** Records for the task follows **

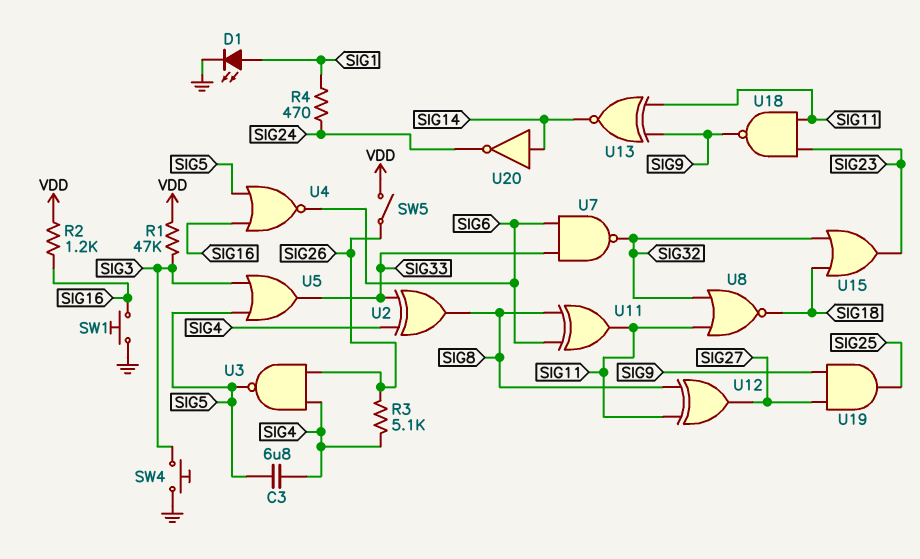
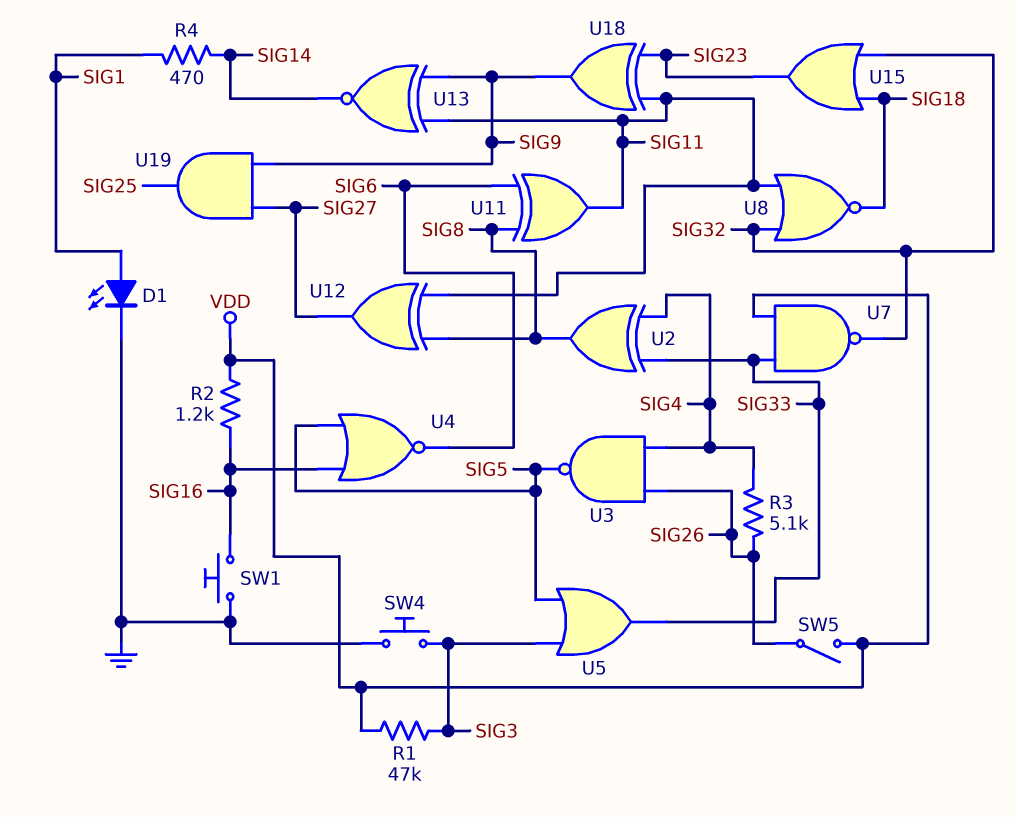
C3: 6.8uF (SIG4, SIG5) -> none
R4: 470 (SIG1, SIG24) -> 470 (SIG1, SIG14)
U7: NAND (in SIG6, in SIG33, out SIG32) -> NAND (in SIG33, in VDD, out SIG32)
U18: NAND (in SIG11, in SIG23, out SIG9) -> XOR (in SIG11, in SIG23, out SIG9)
U20: NOT (in SIG14, out SIG24) -> none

** End of Records for the task **

### Brief:
Wherever the word "none" appears in a line of the data, copy that line.

### Solution to this problem:
C3: 6.8uF (SIG4, SIG5) -> none
U20: NOT (in SIG14, out SIG24) -> none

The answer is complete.